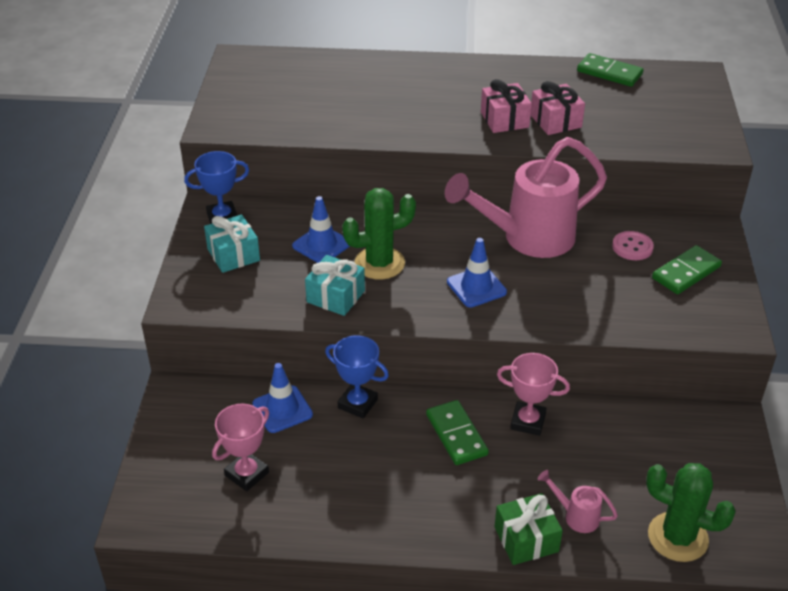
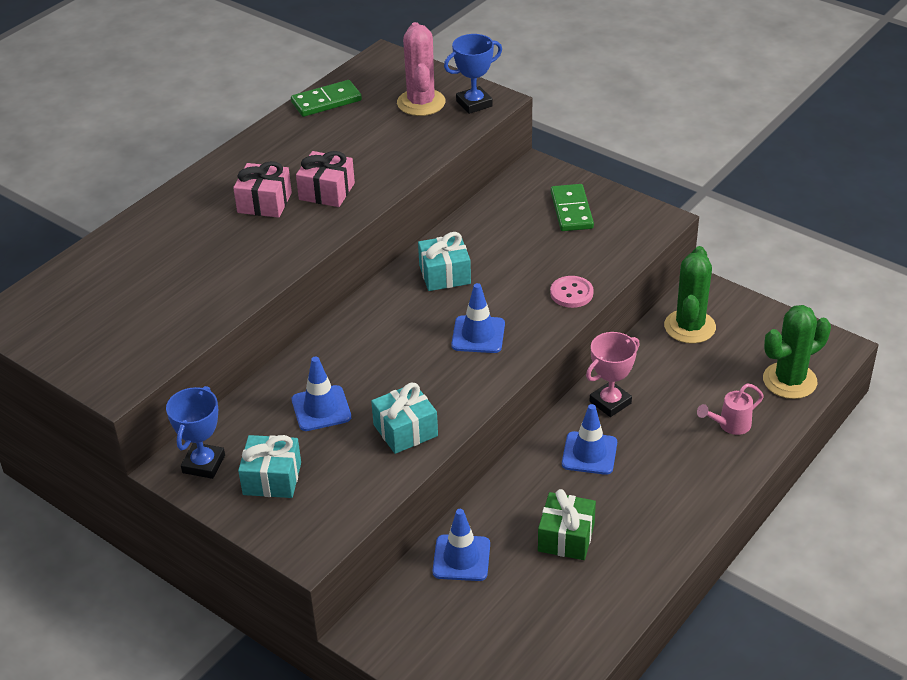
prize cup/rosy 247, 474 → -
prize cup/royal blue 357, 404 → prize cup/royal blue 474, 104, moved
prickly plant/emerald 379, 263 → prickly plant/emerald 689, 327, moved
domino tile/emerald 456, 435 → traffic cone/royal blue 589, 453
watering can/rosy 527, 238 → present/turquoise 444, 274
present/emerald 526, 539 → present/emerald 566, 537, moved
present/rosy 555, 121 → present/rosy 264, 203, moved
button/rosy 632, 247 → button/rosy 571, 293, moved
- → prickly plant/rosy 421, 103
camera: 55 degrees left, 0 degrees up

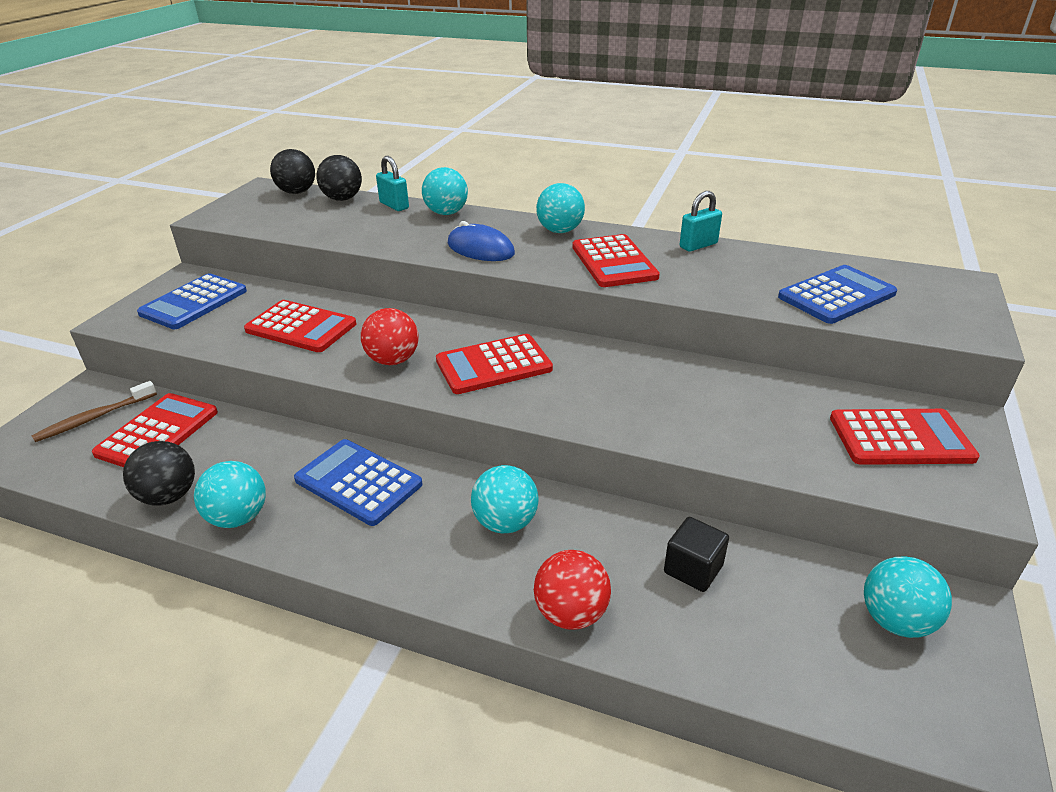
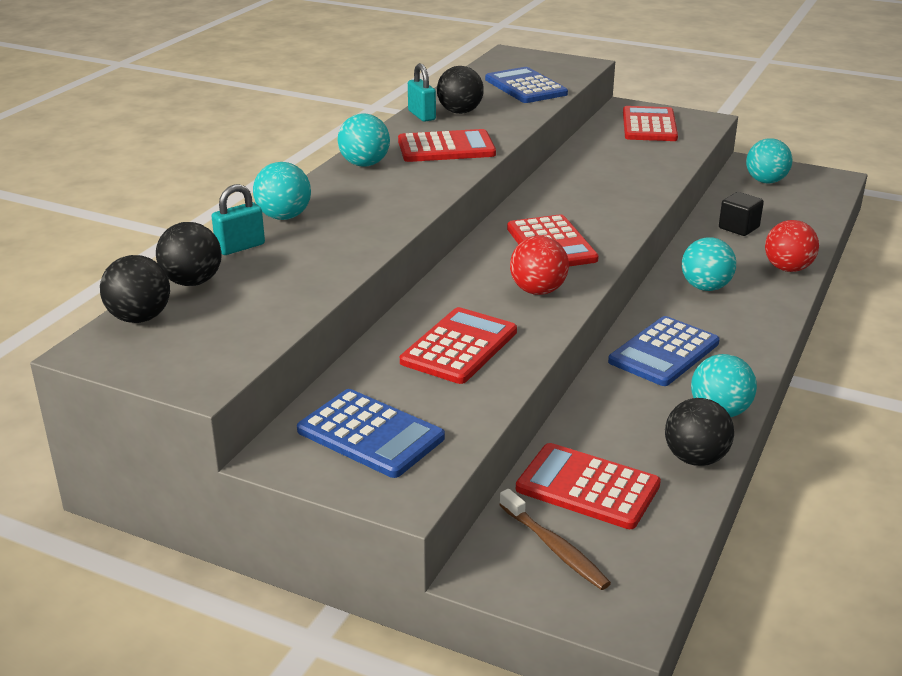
mouse/royal blue 480, 249 → -
- → play ball/jet-black 460, 112
camera: 85 degrees left, 5 degrees down

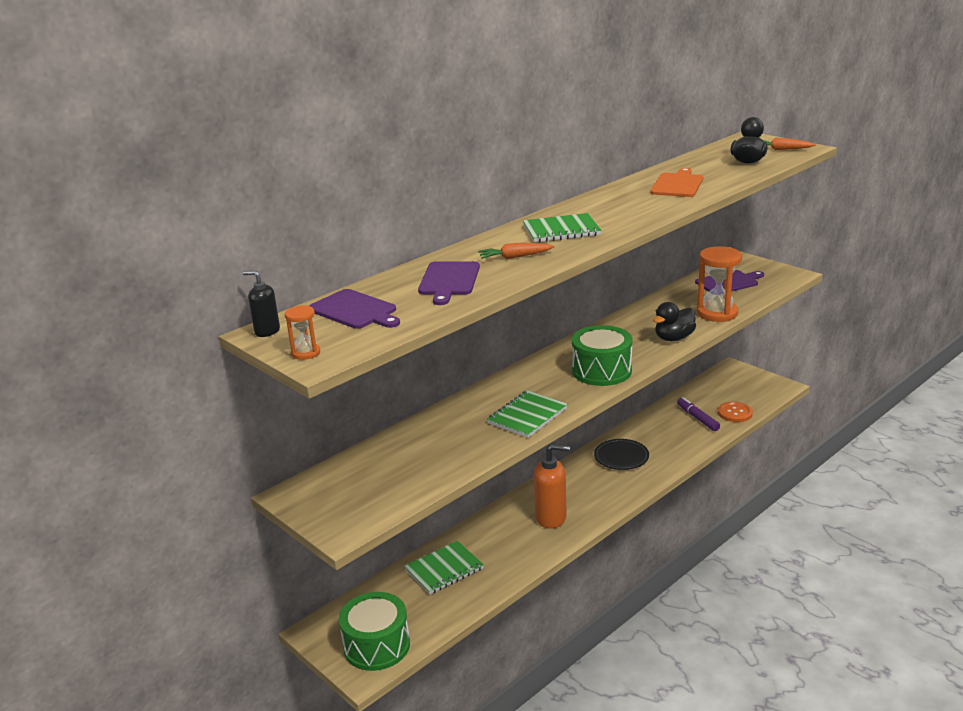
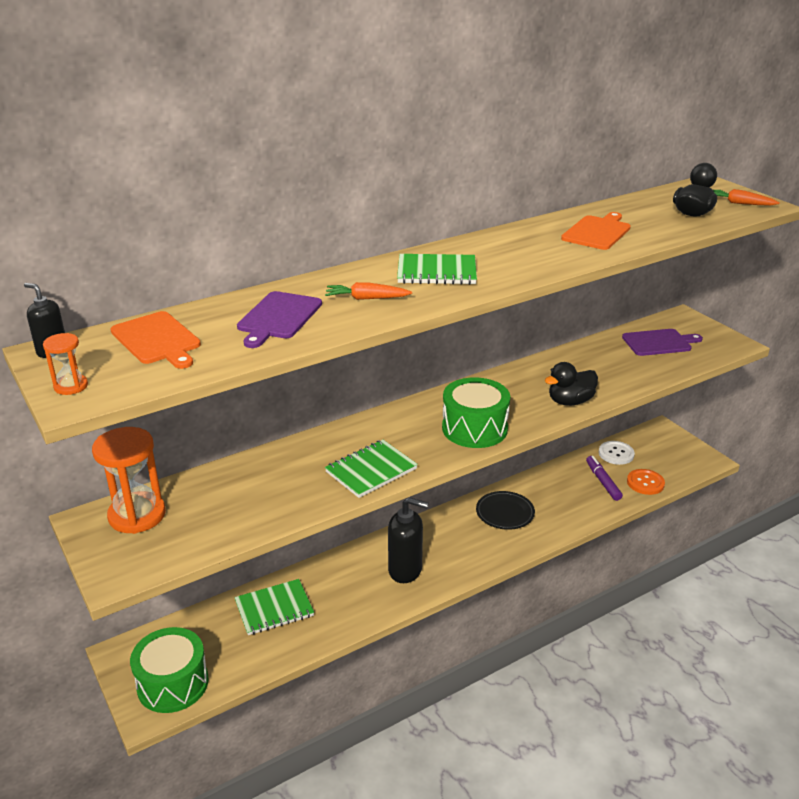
chopping board/purple 355, 310 → chopping board/orange-coloured 157, 340
pump bottle/orange-coloured 551, 518 → pump bottle/jet-black 405, 570
sand timer/orange-coloured 717, 313 → sand timer/orange-coloured 137, 515, moved
- → button/white 616, 454
camera: 10 degrees right, 5 degrees up

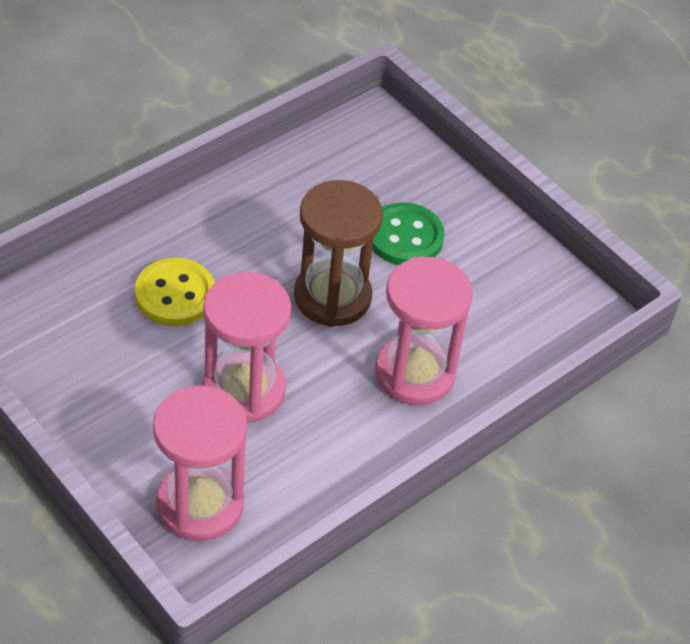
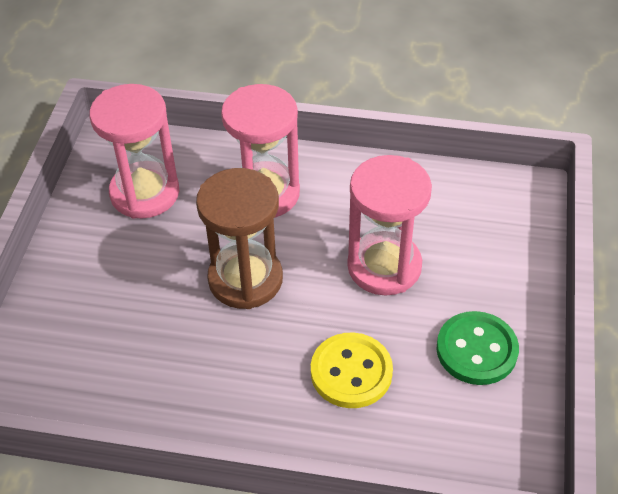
sand timer/rosy 200, 504 → sand timer/rosy 145, 193, moved
button/emerald 405, 237 → button/emerald 476, 350, moved
camera: 125 degrees left, 0 degrees up

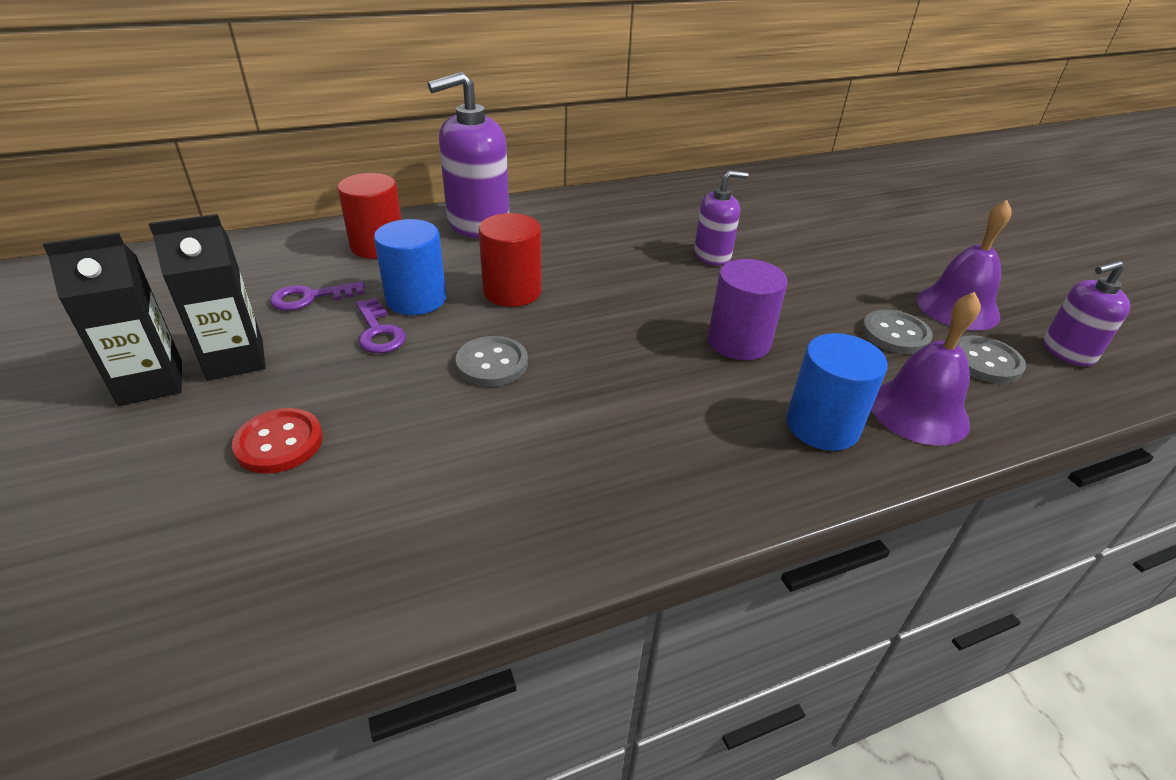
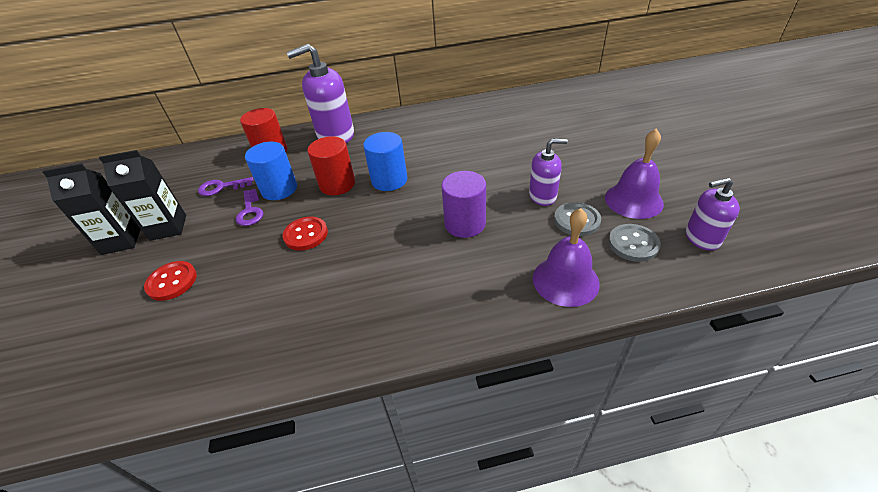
button/ash-grey 492, 363 → button/scarlet 306, 235
pump bottle/purple 712, 255 → pump bottle/purple 542, 196, moved
solid cylinder/royal blue 822, 426 → solid cylinder/royal blue 389, 180, moved
camera: 15 degrees right, 5 degrees up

***

• ASSIGNMENT
For each line of the listing that holds the word "present", show that line.

• EXERCISE OUTPUT
watering can/rosy 527, 238 → present/turquoise 444, 274
present/emerald 526, 539 → present/emerald 566, 537, moved
present/rosy 555, 121 → present/rosy 264, 203, moved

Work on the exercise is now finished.